Your goal
Retype the listing exactly, so that the copy matches it line for line.

Extracted entries
########

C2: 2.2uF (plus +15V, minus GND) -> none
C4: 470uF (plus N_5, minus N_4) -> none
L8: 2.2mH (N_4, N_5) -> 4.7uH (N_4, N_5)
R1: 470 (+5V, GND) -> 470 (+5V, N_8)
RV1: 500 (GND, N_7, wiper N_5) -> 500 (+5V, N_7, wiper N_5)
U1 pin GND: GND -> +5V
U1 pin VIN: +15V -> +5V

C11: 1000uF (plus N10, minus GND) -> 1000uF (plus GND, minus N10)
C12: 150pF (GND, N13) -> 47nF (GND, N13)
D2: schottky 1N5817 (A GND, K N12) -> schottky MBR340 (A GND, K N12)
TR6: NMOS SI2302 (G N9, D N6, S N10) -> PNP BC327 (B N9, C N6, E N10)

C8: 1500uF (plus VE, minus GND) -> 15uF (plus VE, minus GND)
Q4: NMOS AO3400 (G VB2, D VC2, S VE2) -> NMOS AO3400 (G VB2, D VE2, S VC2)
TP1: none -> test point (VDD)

########

Answer to this problem
C2: 2.2uF (plus +15V, minus GND) -> none
C4: 470uF (plus N_5, minus N_4) -> none
L8: 2.2mH (N_4, N_5) -> 4.7uH (N_4, N_5)
R1: 470 (+5V, GND) -> 470 (+5V, N_8)
RV1: 500 (GND, N_7, wiper N_5) -> 500 (+5V, N_7, wiper N_5)
U1 pin GND: GND -> +5V
U1 pin VIN: +15V -> +5V

C11: 1000uF (plus N10, minus GND) -> 1000uF (plus GND, minus N10)
C12: 150pF (GND, N13) -> 47nF (GND, N13)
D2: schottky 1N5817 (A GND, K N12) -> schottky MBR340 (A GND, K N12)
TR6: NMOS SI2302 (G N9, D N6, S N10) -> PNP BC327 (B N9, C N6, E N10)

C8: 1500uF (plus VE, minus GND) -> 15uF (plus VE, minus GND)
Q4: NMOS AO3400 (G VB2, D VC2, S VE2) -> NMOS AO3400 (G VB2, D VE2, S VC2)
TP1: none -> test point (VDD)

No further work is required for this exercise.